TASK INSTRUCTIONS: In the entries below, which lines run from the one containing "camera: 65 degrees left, 5 degrees down" to the one containing "purple flashlight [384,328,478,373]"? Copy exactly those lines, ends included, and no others.

INFORMATION SHOWN:
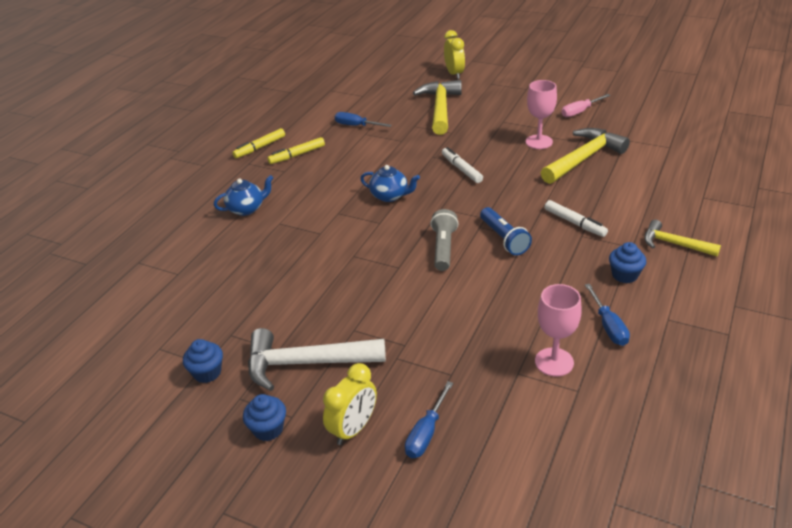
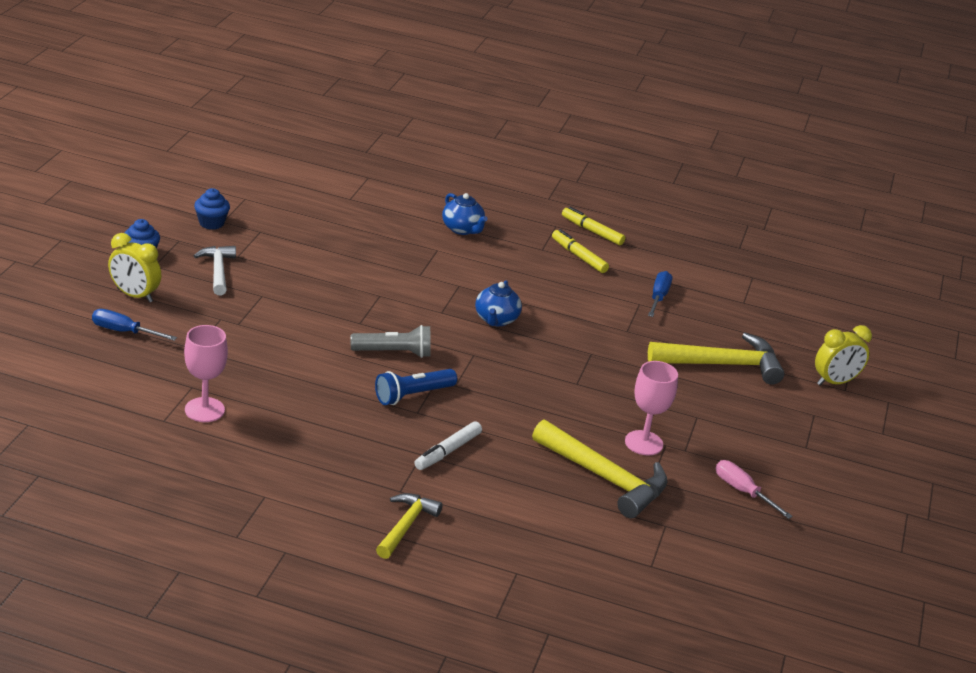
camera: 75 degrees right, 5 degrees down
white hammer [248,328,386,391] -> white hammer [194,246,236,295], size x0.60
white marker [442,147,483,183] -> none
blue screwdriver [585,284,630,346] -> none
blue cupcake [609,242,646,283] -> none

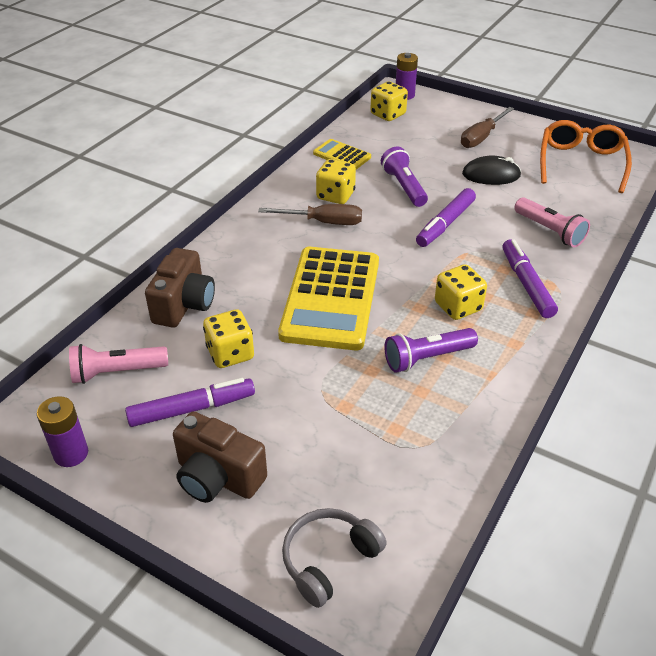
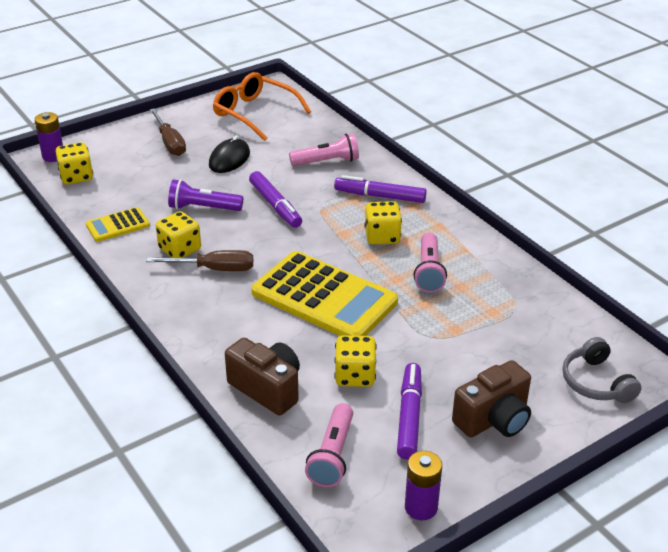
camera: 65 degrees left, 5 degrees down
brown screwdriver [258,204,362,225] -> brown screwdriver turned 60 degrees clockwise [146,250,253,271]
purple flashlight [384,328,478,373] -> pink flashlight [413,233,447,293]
---
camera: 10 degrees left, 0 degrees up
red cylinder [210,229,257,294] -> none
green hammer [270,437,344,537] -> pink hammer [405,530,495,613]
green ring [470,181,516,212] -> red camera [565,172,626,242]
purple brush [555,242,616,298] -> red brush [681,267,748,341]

SOLUTION FOR THIS TASK:
camera: 65 degrees left, 5 degrees down
brown screwdriver [258,204,362,225] -> brown screwdriver turned 60 degrees clockwise [146,250,253,271]
purple flashlight [384,328,478,373] -> pink flashlight [413,233,447,293]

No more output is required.